EXCERPTED RECORDS START

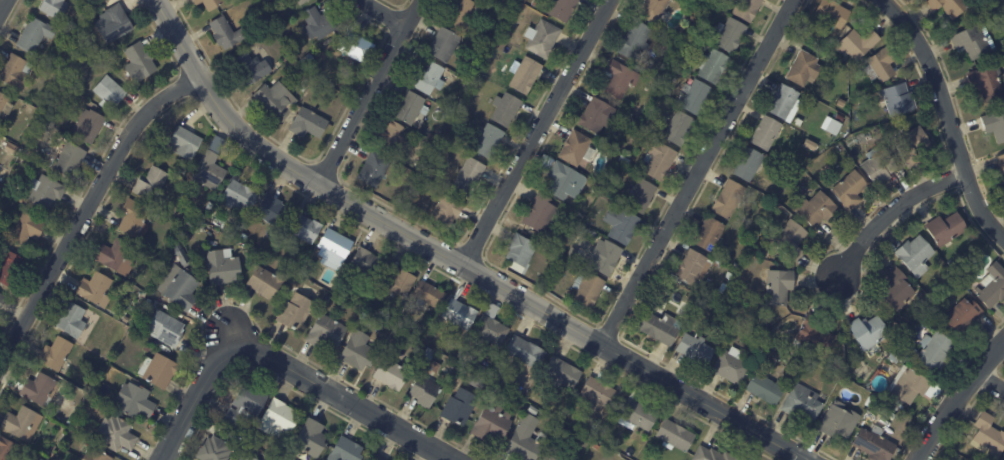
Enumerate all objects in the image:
building: (491, 0)
building: (265, 1)
building: (302, 2)
building: (208, 3)
road: (3, 6)
building: (950, 6)
building: (54, 8)
building: (560, 9)
building: (747, 9)
building: (653, 10)
road: (388, 13)
building: (459, 13)
building: (832, 15)
building: (112, 24)
building: (318, 24)
building: (226, 33)
building: (730, 34)
building: (34, 35)
building: (542, 39)
building: (636, 42)
building: (830, 42)
building: (974, 42)
building: (856, 43)
building: (1002, 43)
building: (443, 46)
building: (356, 47)
building: (109, 59)
building: (306, 60)
building: (678, 60)
building: (139, 63)
building: (712, 66)
building: (881, 66)
building: (61, 69)
building: (804, 69)
building: (14, 73)
building: (252, 73)
building: (524, 75)
building: (428, 79)
building: (619, 80)
building: (467, 82)
building: (987, 83)
building: (89, 84)
building: (303, 89)
building: (108, 91)
road: (371, 92)
building: (436, 94)
building: (694, 97)
building: (274, 99)
building: (899, 100)
building: (785, 104)
building: (844, 104)
building: (4, 108)
building: (409, 109)
building: (505, 110)
building: (595, 116)
road: (947, 116)
building: (840, 118)
building: (798, 123)
building: (307, 124)
building: (30, 126)
building: (831, 126)
building: (995, 126)
building: (87, 127)
building: (679, 129)
road: (538, 132)
building: (766, 133)
building: (390, 137)
building: (487, 139)
building: (183, 143)
building: (620, 145)
building: (810, 145)
building: (911, 146)
building: (841, 147)
building: (576, 149)
building: (69, 161)
building: (546, 161)
building: (659, 161)
building: (1001, 164)
building: (748, 165)
building: (878, 167)
building: (373, 169)
building: (207, 171)
road: (696, 171)
building: (177, 172)
building: (426, 173)
building: (468, 177)
building: (565, 182)
building: (151, 186)
building: (596, 189)
building: (850, 191)
building: (45, 192)
building: (239, 192)
building: (640, 196)
building: (767, 199)
building: (728, 200)
road: (86, 208)
building: (817, 210)
road: (890, 210)
building: (446, 211)
building: (272, 212)
building: (539, 214)
building: (132, 218)
building: (219, 222)
building: (621, 225)
building: (944, 226)
building: (23, 228)
building: (303, 228)
building: (709, 235)
building: (790, 240)
building: (334, 248)
building: (274, 250)
building: (520, 252)
building: (764, 252)
building: (113, 255)
building: (916, 256)
building: (555, 257)
building: (182, 259)
building: (606, 259)
road: (454, 260)
building: (567, 263)
building: (366, 264)
building: (736, 266)
building: (9, 268)
building: (221, 268)
building: (691, 269)
building: (306, 274)
building: (729, 276)
building: (326, 279)
building: (398, 282)
building: (264, 283)
building: (992, 286)
building: (778, 288)
building: (182, 289)
building: (722, 289)
building: (95, 290)
building: (587, 290)
building: (679, 290)
building: (898, 291)
building: (429, 296)
building: (2, 299)
building: (331, 302)
building: (658, 305)
building: (766, 309)
building: (295, 313)
building: (459, 315)
building: (963, 317)
building: (125, 320)
building: (71, 321)
building: (167, 329)
building: (490, 330)
building: (660, 330)
building: (325, 333)
building: (868, 333)
building: (813, 335)
building: (763, 337)
building: (758, 347)
building: (695, 350)
building: (912, 351)
building: (358, 352)
building: (524, 353)
building: (934, 353)
building: (55, 355)
building: (895, 357)
building: (448, 361)
building: (840, 362)
road: (280, 364)
building: (731, 368)
building: (158, 370)
building: (562, 373)
building: (392, 374)
road: (989, 381)
building: (477, 383)
building: (908, 386)
building: (766, 389)
building: (38, 390)
building: (424, 392)
building: (492, 394)
building: (600, 396)
road: (955, 396)
building: (134, 400)
building: (245, 402)
building: (869, 403)
building: (803, 404)
building: (459, 408)
building: (636, 414)
building: (276, 415)
building: (217, 419)
building: (70, 421)
building: (839, 422)
building: (22, 424)
building: (492, 424)
building: (116, 434)
building: (988, 436)
building: (256, 437)
building: (310, 437)
building: (674, 437)
building: (875, 444)
building: (528, 445)
building: (596, 447)
building: (213, 449)
building: (7, 450)
building: (52, 450)
building: (345, 450)
building: (51, 455)
building: (95, 455)
building: (711, 455)
building: (245, 457)
building: (377, 457)
building: (42, 458)
building: (548, 459)

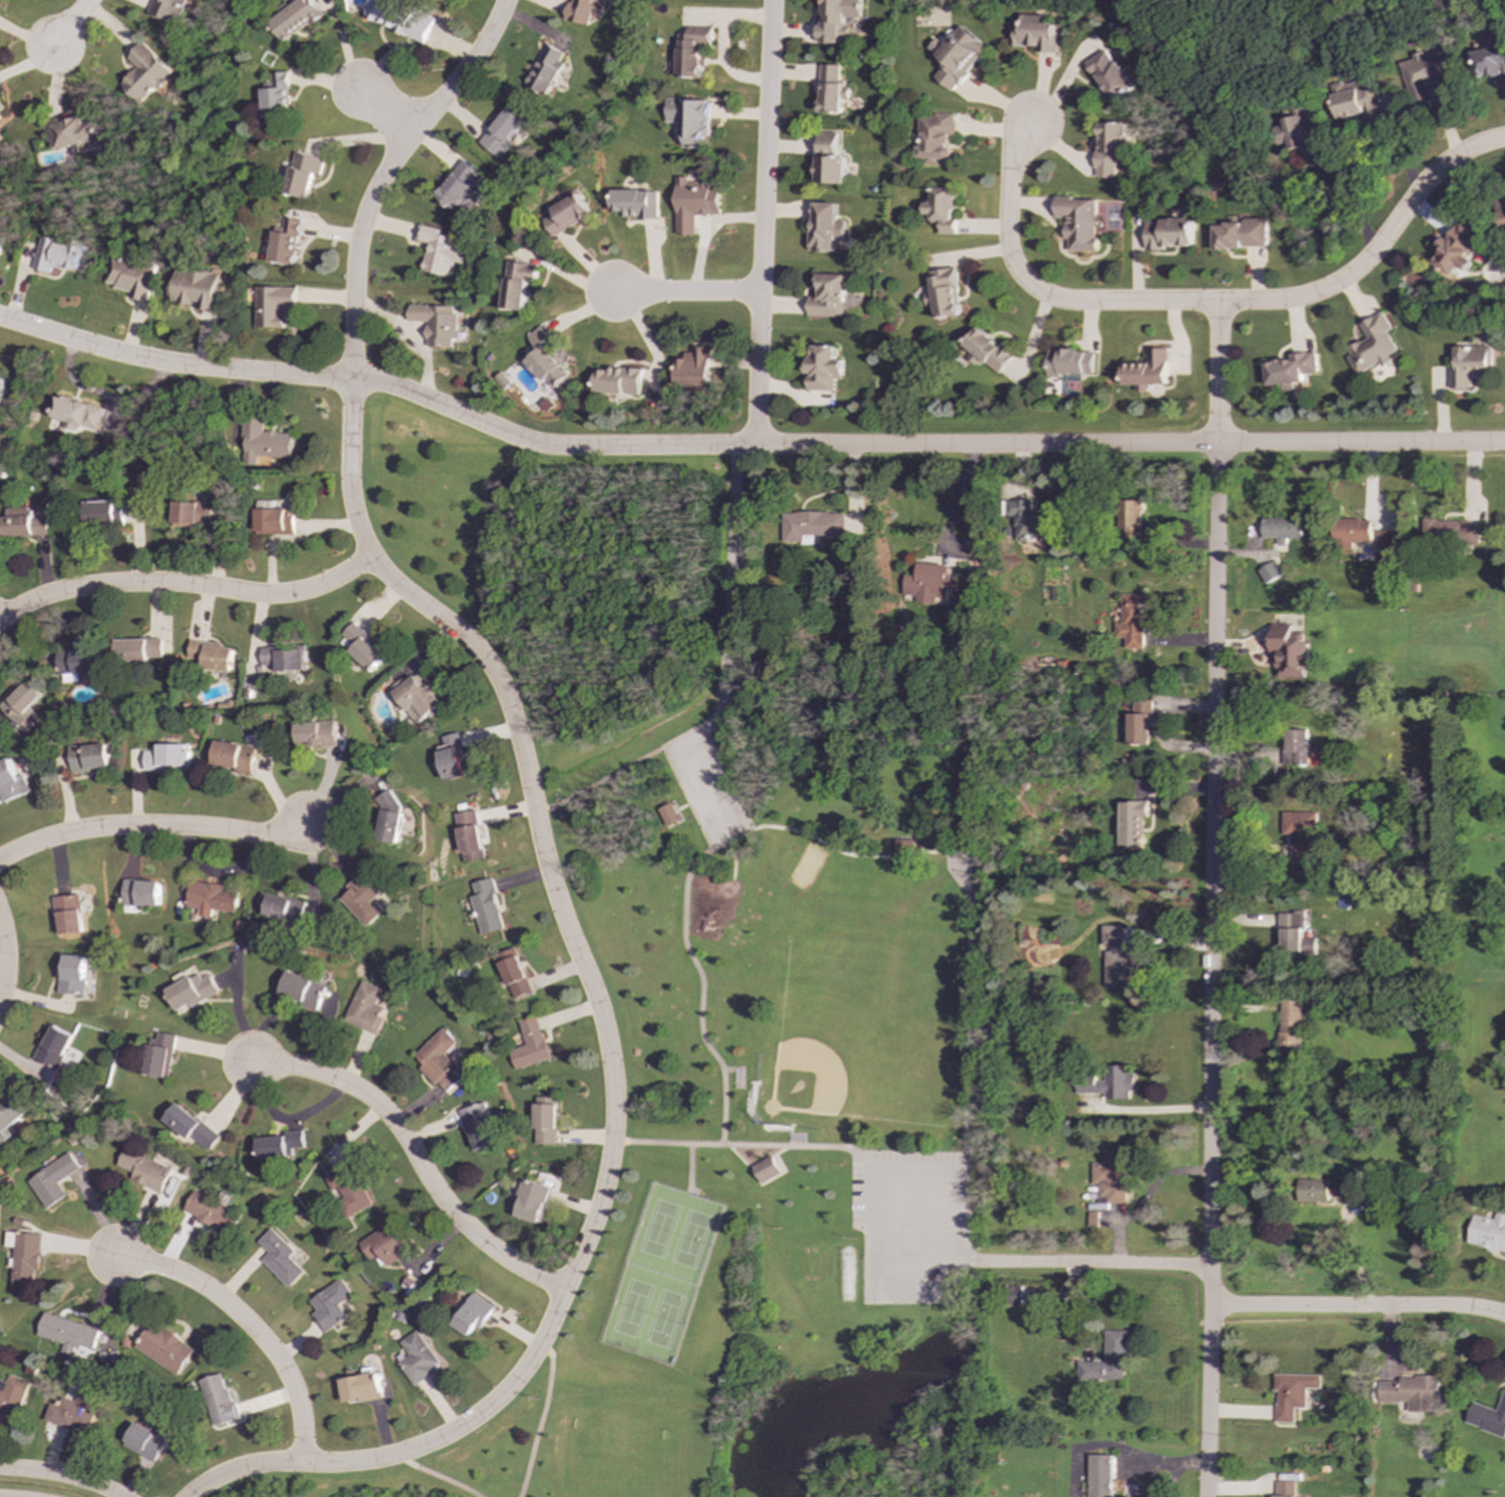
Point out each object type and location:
building: (439, 0)
building: (167, 9)
building: (582, 10)
building: (294, 18)
building: (835, 18)
building: (398, 19)
road: (69, 24)
building: (1033, 33)
building: (691, 52)
building: (955, 55)
building: (1490, 59)
building: (545, 69)
building: (145, 73)
building: (1109, 74)
building: (1426, 74)
building: (830, 89)
building: (276, 94)
building: (1359, 99)
building: (1, 109)
road: (388, 113)
building: (689, 119)
building: (503, 129)
building: (1299, 131)
building: (74, 134)
building: (1, 136)
building: (934, 137)
building: (1109, 147)
building: (829, 158)
building: (302, 173)
building: (459, 185)
road: (1350, 198)
building: (694, 202)
building: (635, 203)
building: (942, 209)
building: (1503, 213)
building: (566, 215)
building: (1078, 222)
road: (762, 223)
building: (825, 227)
building: (1169, 233)
building: (1240, 234)
building: (1, 239)
building: (286, 241)
building: (1456, 248)
building: (438, 250)
building: (58, 255)
building: (132, 275)
building: (517, 283)
building: (195, 287)
road: (685, 293)
building: (945, 293)
building: (828, 296)
road: (1212, 302)
building: (273, 305)
building: (436, 323)
building: (1372, 345)
building: (988, 350)
building: (546, 359)
building: (1071, 361)
building: (1467, 364)
building: (823, 367)
building: (1149, 369)
building: (693, 370)
building: (1290, 370)
building: (1, 381)
road: (372, 381)
building: (617, 381)
building: (74, 415)
road: (350, 417)
road: (1129, 444)
road: (746, 447)
road: (956, 497)
building: (100, 513)
building: (192, 514)
building: (274, 521)
building: (965, 523)
building: (811, 524)
building: (1129, 524)
building: (24, 525)
building: (1281, 529)
building: (1352, 531)
building: (1450, 532)
building: (1386, 539)
building: (1269, 571)
building: (926, 583)
road: (186, 585)
road: (733, 604)
building: (1129, 621)
building: (363, 647)
building: (139, 649)
building: (1288, 651)
building: (212, 655)
building: (284, 657)
building: (77, 663)
building: (417, 697)
building: (21, 702)
building: (1137, 722)
building: (316, 733)
building: (1296, 748)
building: (236, 756)
building: (452, 756)
building: (89, 757)
building: (168, 757)
road: (608, 775)
building: (10, 782)
road: (707, 789)
building: (667, 814)
building: (390, 820)
building: (1131, 823)
road: (150, 827)
building: (1299, 832)
building: (469, 835)
building: (904, 847)
road: (687, 870)
building: (141, 893)
building: (363, 897)
building: (211, 898)
road: (1212, 899)
building: (485, 907)
building: (282, 908)
building: (68, 914)
building: (1294, 936)
building: (1117, 957)
road: (5, 961)
building: (513, 972)
building: (71, 974)
building: (302, 989)
building: (191, 991)
park: (724, 994)
building: (366, 1008)
road: (967, 1012)
building: (1288, 1026)
building: (529, 1044)
building: (53, 1047)
building: (160, 1055)
building: (438, 1060)
building: (1109, 1082)
road: (1151, 1110)
building: (9, 1116)
road: (284, 1119)
building: (545, 1124)
building: (191, 1126)
building: (479, 1126)
building: (280, 1144)
road: (747, 1144)
road: (415, 1158)
building: (145, 1169)
building: (765, 1169)
road: (919, 1170)
building: (1111, 1176)
building: (53, 1180)
building: (347, 1188)
building: (1320, 1190)
building: (534, 1201)
building: (211, 1212)
road: (920, 1216)
building: (1486, 1232)
building: (385, 1245)
building: (24, 1256)
building: (280, 1257)
road: (924, 1262)
road: (1092, 1264)
road: (873, 1273)
road: (571, 1275)
road: (923, 1285)
building: (1010, 1295)
building: (331, 1304)
road: (1356, 1308)
building: (473, 1314)
road: (251, 1329)
building: (68, 1333)
building: (164, 1348)
building: (417, 1357)
building: (1106, 1360)
building: (361, 1387)
building: (1411, 1392)
building: (1290, 1393)
building: (12, 1397)
building: (218, 1401)
building: (74, 1409)
building: (1487, 1417)
road: (541, 1420)
building: (143, 1441)
building: (1100, 1475)
road: (436, 1476)
road: (60, 1477)
building: (1283, 1489)

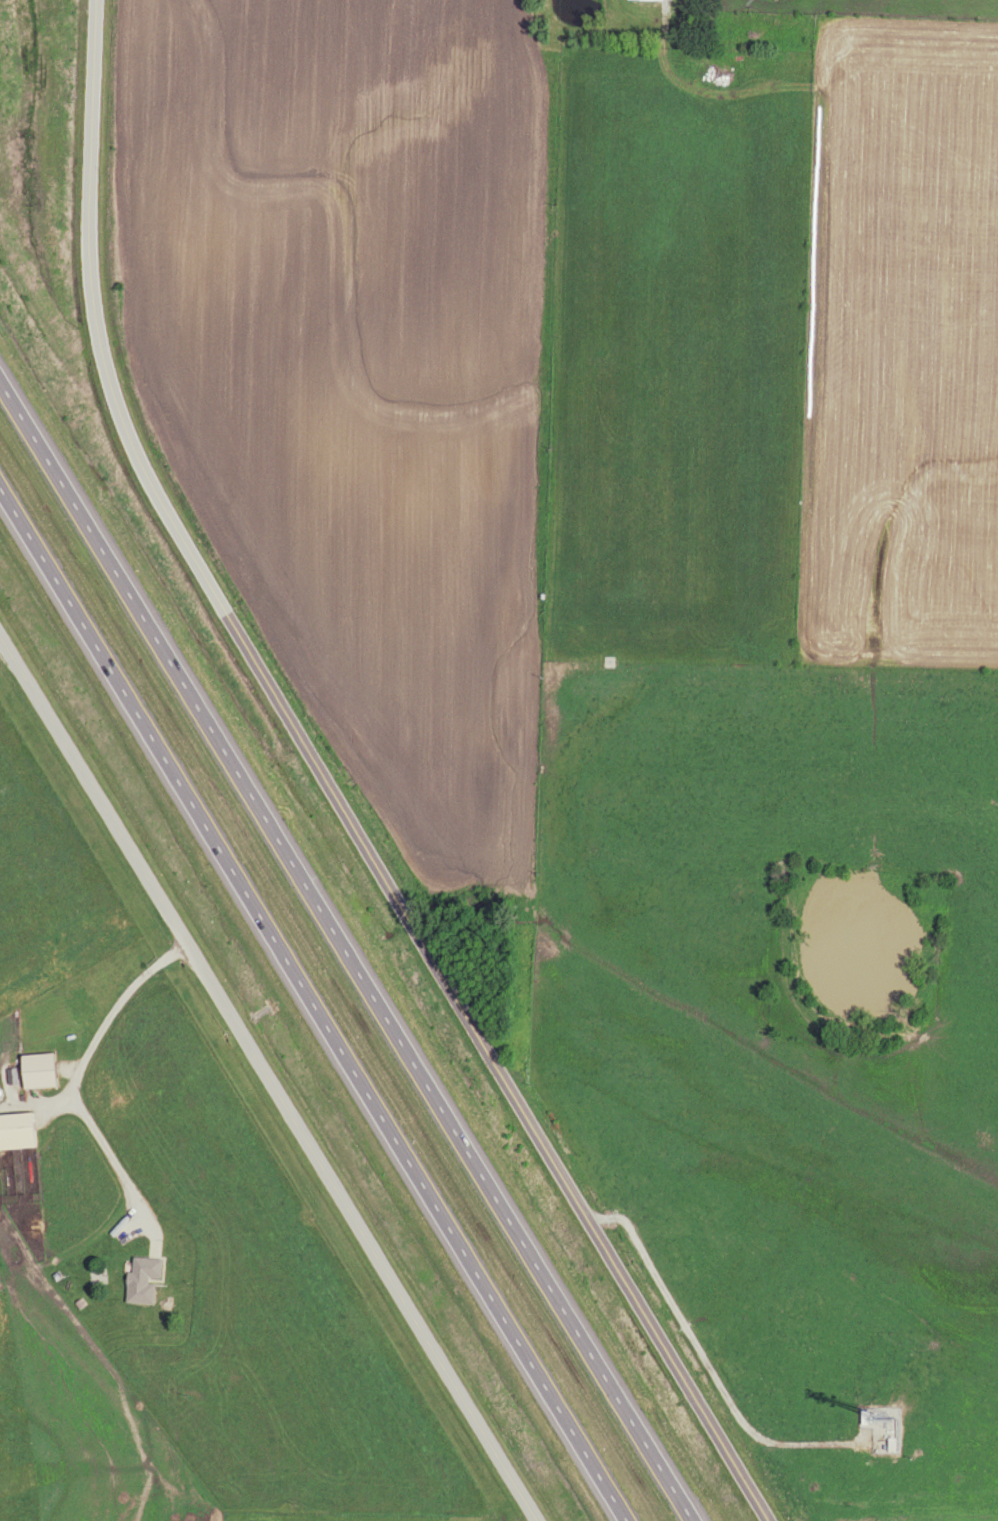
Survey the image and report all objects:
road: (331, 787)
road: (348, 951)
road: (313, 1005)
building: (42, 1070)
road: (76, 1076)
road: (267, 1079)
building: (19, 1131)
building: (96, 1276)
building: (145, 1280)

EXCERPTED RECORDS END

> **EXERCISE**
Could you quote, exactly as they appear, the line containing "Survey the image" and every line after it to the end of the records above?

> **RESPONSE FOR THIS EXERCISE**
Survey the image and report all objects:
road: (331, 787)
road: (348, 951)
road: (313, 1005)
building: (42, 1070)
road: (76, 1076)
road: (267, 1079)
building: (19, 1131)
building: (96, 1276)
building: (145, 1280)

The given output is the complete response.